▸ Task description
Print, in exact form, the lines below from the one containing "yellow brick C3:D5" through the one containing "pink brick J9", and omit all others.

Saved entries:
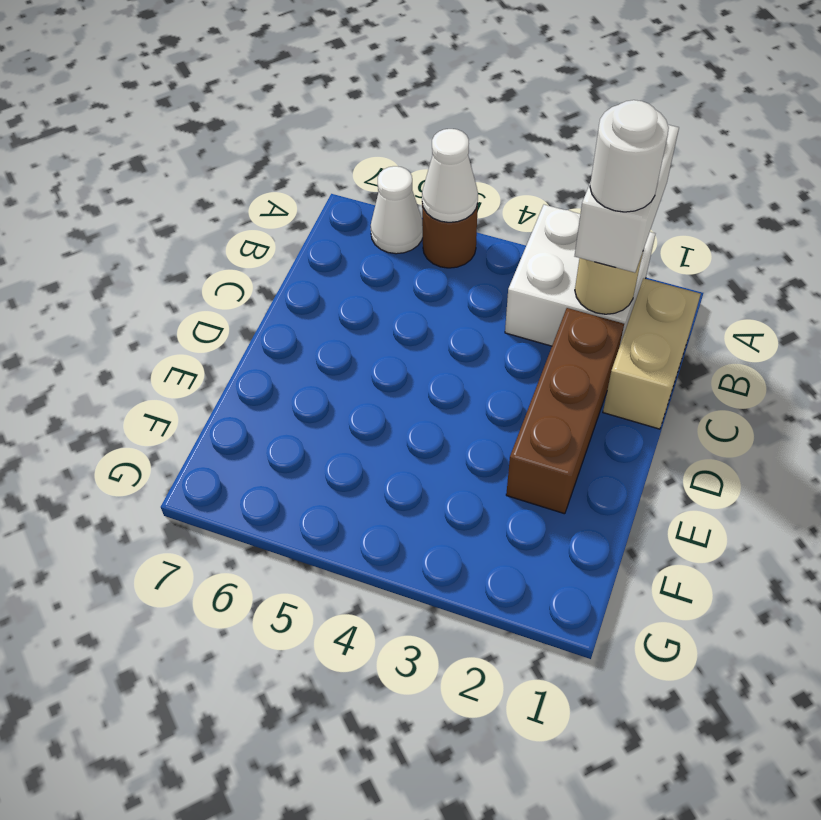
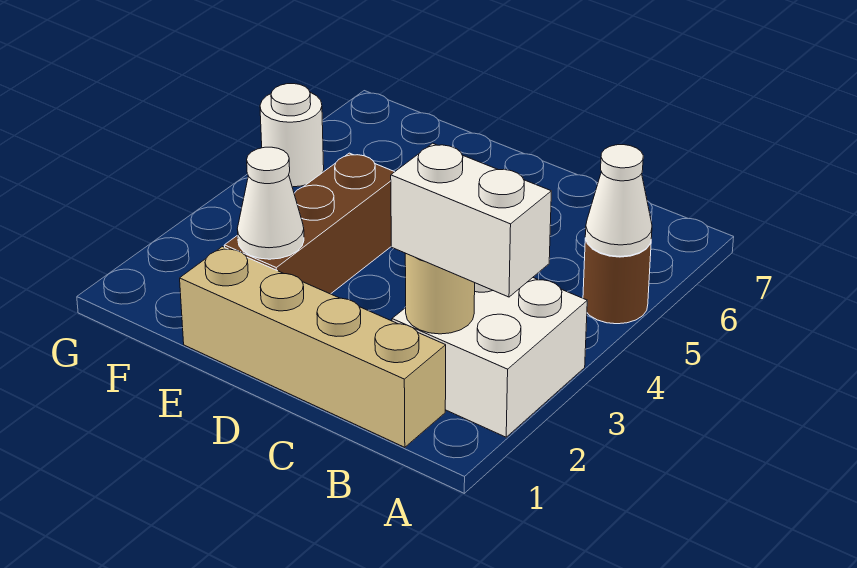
white cone A6 level 1 -> white cone E2 level 2
tan brick B1:C1 level 1 -> tan brick B1:E1 level 1
white round brick B2 level 4 -> white round brick G5 level 1
brown brick C2:E2 level 1 -> brown brick E2:E4 level 1

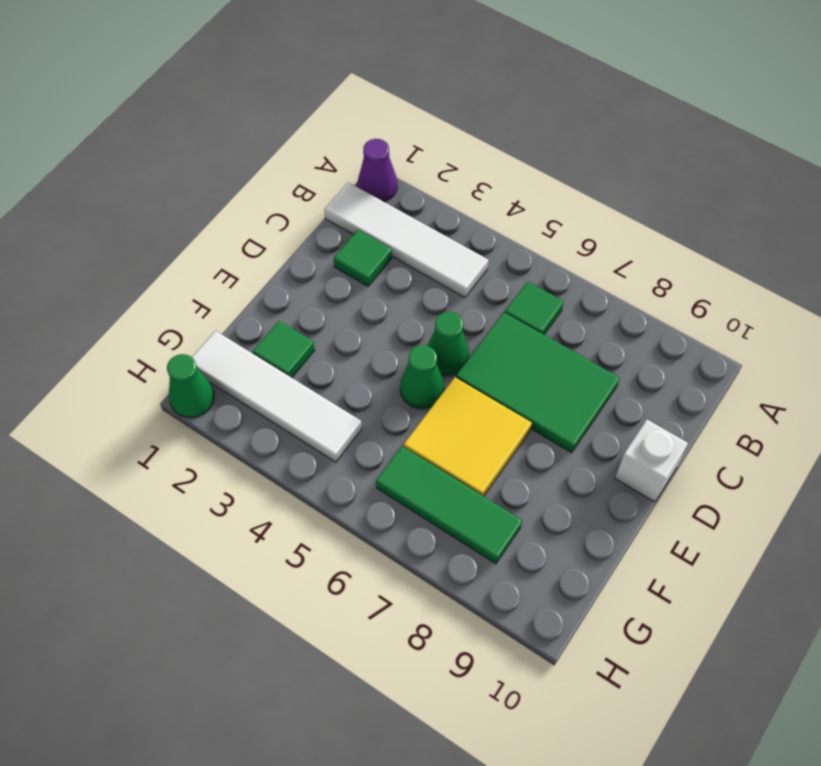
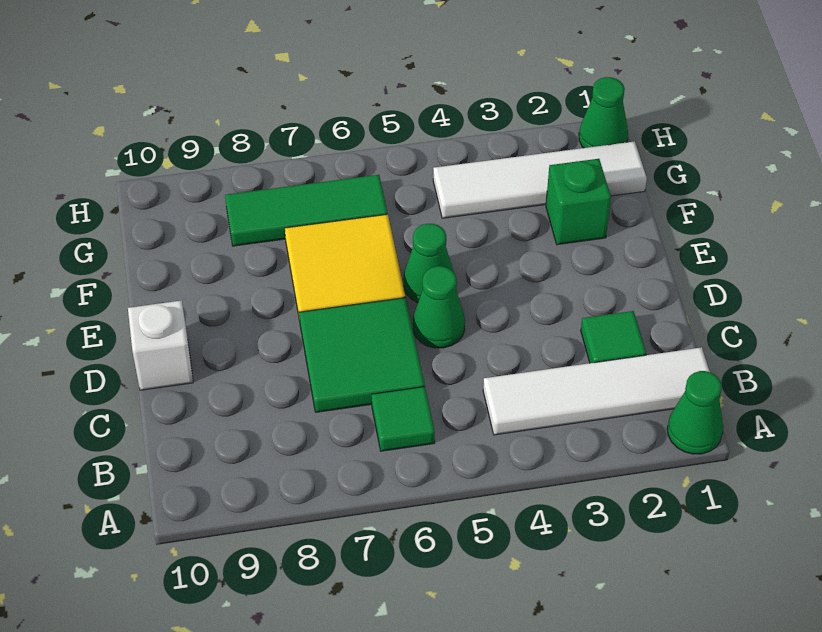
purple cone A1 level 1 -> green cone A1 level 1
green tile C6:D8 level 1 -> green tile C6:D7 level 1
green tile F2 level 1 -> green brick F2 level 1

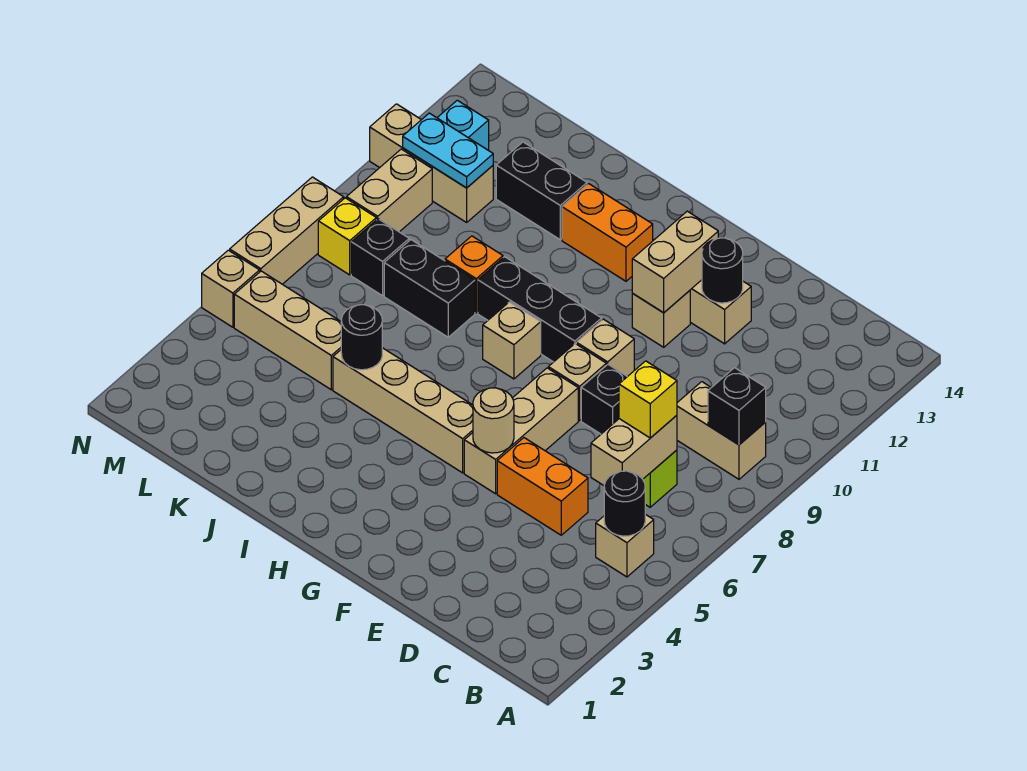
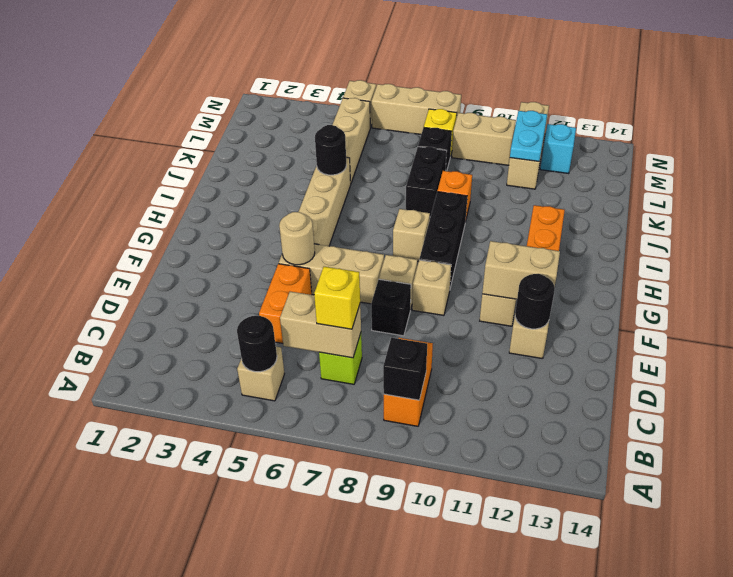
tan brick B9:C9 level 1 -> orange brick B9:C9 level 1
black brick J12:K12 level 1 -> none

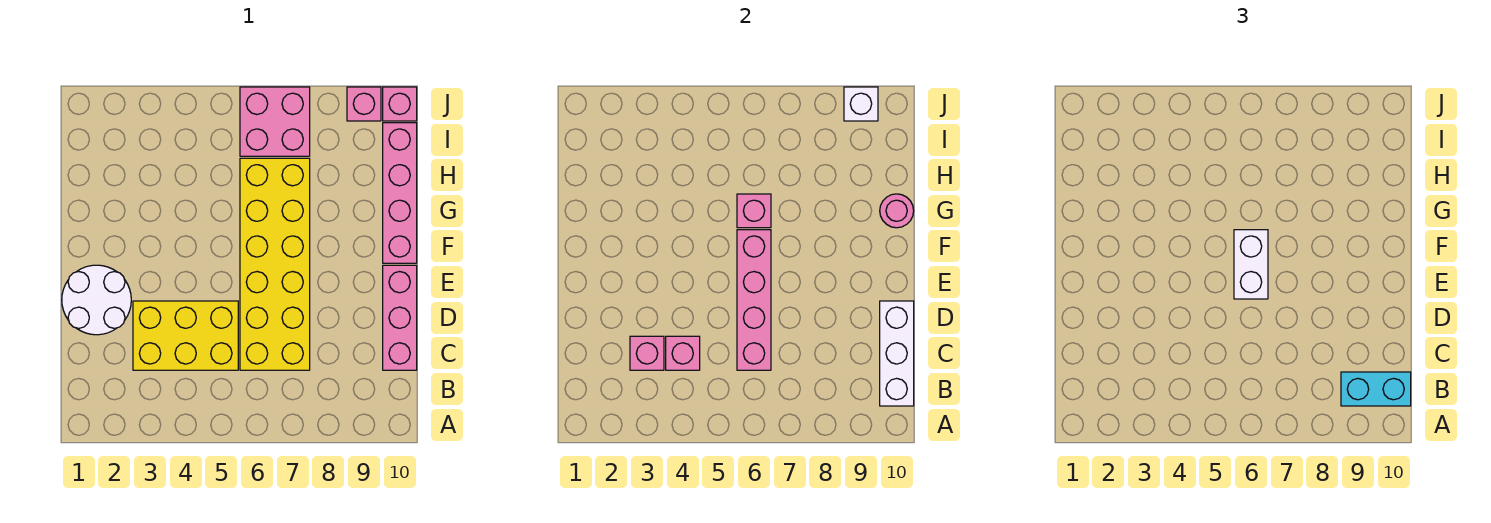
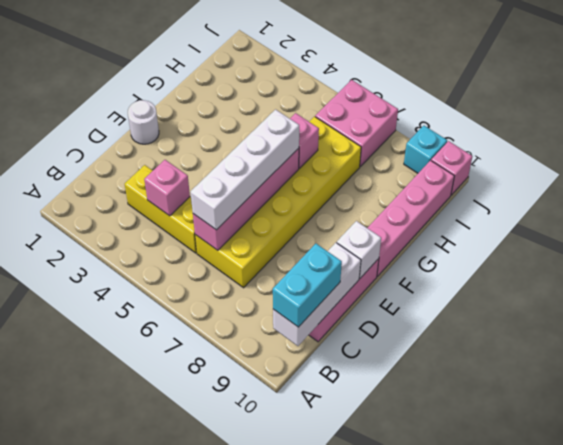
cyan brick B9:B10 level 3 -> cyan brick B10:C10 level 3
yellow brick C3:D5 level 1 -> yellow brick C3:C5 level 1
pink brick C3 level 2 -> none
white round brick D1:E2 level 1 -> white round brick E1 level 1
white brick E6:F6 level 3 -> white brick C6:F6 level 3
pink round brick G10 level 2 -> none
pink brick J9 level 1 -> cyan brick J9 level 1
white brick J9 level 2 -> white brick E10 level 2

▸ Worked solution
yellow brick C3:D5 level 1 -> yellow brick C3:C5 level 1
pink brick C3 level 2 -> none
white round brick D1:E2 level 1 -> white round brick E1 level 1
white brick E6:F6 level 3 -> white brick C6:F6 level 3
pink round brick G10 level 2 -> none
pink brick J9 level 1 -> cyan brick J9 level 1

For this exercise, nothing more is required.